##### The data #####

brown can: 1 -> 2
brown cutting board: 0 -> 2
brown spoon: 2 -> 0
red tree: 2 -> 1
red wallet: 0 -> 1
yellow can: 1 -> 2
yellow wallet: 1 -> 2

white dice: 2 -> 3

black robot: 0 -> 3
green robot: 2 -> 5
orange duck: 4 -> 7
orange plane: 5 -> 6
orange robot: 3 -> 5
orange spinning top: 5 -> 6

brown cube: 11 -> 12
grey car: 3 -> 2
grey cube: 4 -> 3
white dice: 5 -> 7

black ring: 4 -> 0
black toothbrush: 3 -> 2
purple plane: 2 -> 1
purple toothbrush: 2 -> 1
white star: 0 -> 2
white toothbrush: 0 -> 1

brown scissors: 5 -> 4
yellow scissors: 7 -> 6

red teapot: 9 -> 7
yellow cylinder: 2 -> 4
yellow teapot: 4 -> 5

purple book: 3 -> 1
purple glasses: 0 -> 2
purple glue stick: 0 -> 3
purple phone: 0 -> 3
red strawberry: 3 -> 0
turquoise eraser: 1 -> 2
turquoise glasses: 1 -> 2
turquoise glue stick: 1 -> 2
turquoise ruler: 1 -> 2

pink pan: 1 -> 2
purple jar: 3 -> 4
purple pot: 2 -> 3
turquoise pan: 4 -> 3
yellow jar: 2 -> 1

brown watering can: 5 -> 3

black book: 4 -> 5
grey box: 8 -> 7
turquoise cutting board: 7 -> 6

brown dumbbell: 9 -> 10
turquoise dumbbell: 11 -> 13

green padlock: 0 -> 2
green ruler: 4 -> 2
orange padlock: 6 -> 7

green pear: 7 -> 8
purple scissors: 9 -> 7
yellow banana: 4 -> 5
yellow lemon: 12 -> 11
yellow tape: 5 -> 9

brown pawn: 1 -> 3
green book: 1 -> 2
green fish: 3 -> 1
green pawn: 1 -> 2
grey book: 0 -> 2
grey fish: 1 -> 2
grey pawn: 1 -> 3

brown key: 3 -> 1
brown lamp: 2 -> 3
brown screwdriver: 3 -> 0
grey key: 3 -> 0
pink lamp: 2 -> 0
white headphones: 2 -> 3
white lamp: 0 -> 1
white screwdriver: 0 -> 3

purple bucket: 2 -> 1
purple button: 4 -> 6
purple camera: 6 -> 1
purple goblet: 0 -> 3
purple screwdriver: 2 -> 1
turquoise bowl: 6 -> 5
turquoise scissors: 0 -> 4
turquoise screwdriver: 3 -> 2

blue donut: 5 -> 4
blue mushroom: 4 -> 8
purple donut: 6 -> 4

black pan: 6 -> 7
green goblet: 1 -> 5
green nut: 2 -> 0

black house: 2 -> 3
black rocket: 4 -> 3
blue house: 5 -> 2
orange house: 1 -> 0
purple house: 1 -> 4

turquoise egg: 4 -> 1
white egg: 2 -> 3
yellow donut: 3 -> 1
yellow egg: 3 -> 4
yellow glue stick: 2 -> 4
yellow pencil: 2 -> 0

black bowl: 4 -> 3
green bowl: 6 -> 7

#####

Work order: Please transcribe the records exactly from their first line through the line holding "turquoise scissors: 0 -> 4", and leave out all others.

Solution below:
brown can: 1 -> 2
brown cutting board: 0 -> 2
brown spoon: 2 -> 0
red tree: 2 -> 1
red wallet: 0 -> 1
yellow can: 1 -> 2
yellow wallet: 1 -> 2

white dice: 2 -> 3

black robot: 0 -> 3
green robot: 2 -> 5
orange duck: 4 -> 7
orange plane: 5 -> 6
orange robot: 3 -> 5
orange spinning top: 5 -> 6

brown cube: 11 -> 12
grey car: 3 -> 2
grey cube: 4 -> 3
white dice: 5 -> 7

black ring: 4 -> 0
black toothbrush: 3 -> 2
purple plane: 2 -> 1
purple toothbrush: 2 -> 1
white star: 0 -> 2
white toothbrush: 0 -> 1

brown scissors: 5 -> 4
yellow scissors: 7 -> 6

red teapot: 9 -> 7
yellow cylinder: 2 -> 4
yellow teapot: 4 -> 5

purple book: 3 -> 1
purple glasses: 0 -> 2
purple glue stick: 0 -> 3
purple phone: 0 -> 3
red strawberry: 3 -> 0
turquoise eraser: 1 -> 2
turquoise glasses: 1 -> 2
turquoise glue stick: 1 -> 2
turquoise ruler: 1 -> 2

pink pan: 1 -> 2
purple jar: 3 -> 4
purple pot: 2 -> 3
turquoise pan: 4 -> 3
yellow jar: 2 -> 1

brown watering can: 5 -> 3

black book: 4 -> 5
grey box: 8 -> 7
turquoise cutting board: 7 -> 6

brown dumbbell: 9 -> 10
turquoise dumbbell: 11 -> 13

green padlock: 0 -> 2
green ruler: 4 -> 2
orange padlock: 6 -> 7

green pear: 7 -> 8
purple scissors: 9 -> 7
yellow banana: 4 -> 5
yellow lemon: 12 -> 11
yellow tape: 5 -> 9

brown pawn: 1 -> 3
green book: 1 -> 2
green fish: 3 -> 1
green pawn: 1 -> 2
grey book: 0 -> 2
grey fish: 1 -> 2
grey pawn: 1 -> 3

brown key: 3 -> 1
brown lamp: 2 -> 3
brown screwdriver: 3 -> 0
grey key: 3 -> 0
pink lamp: 2 -> 0
white headphones: 2 -> 3
white lamp: 0 -> 1
white screwdriver: 0 -> 3

purple bucket: 2 -> 1
purple button: 4 -> 6
purple camera: 6 -> 1
purple goblet: 0 -> 3
purple screwdriver: 2 -> 1
turquoise bowl: 6 -> 5
turquoise scissors: 0 -> 4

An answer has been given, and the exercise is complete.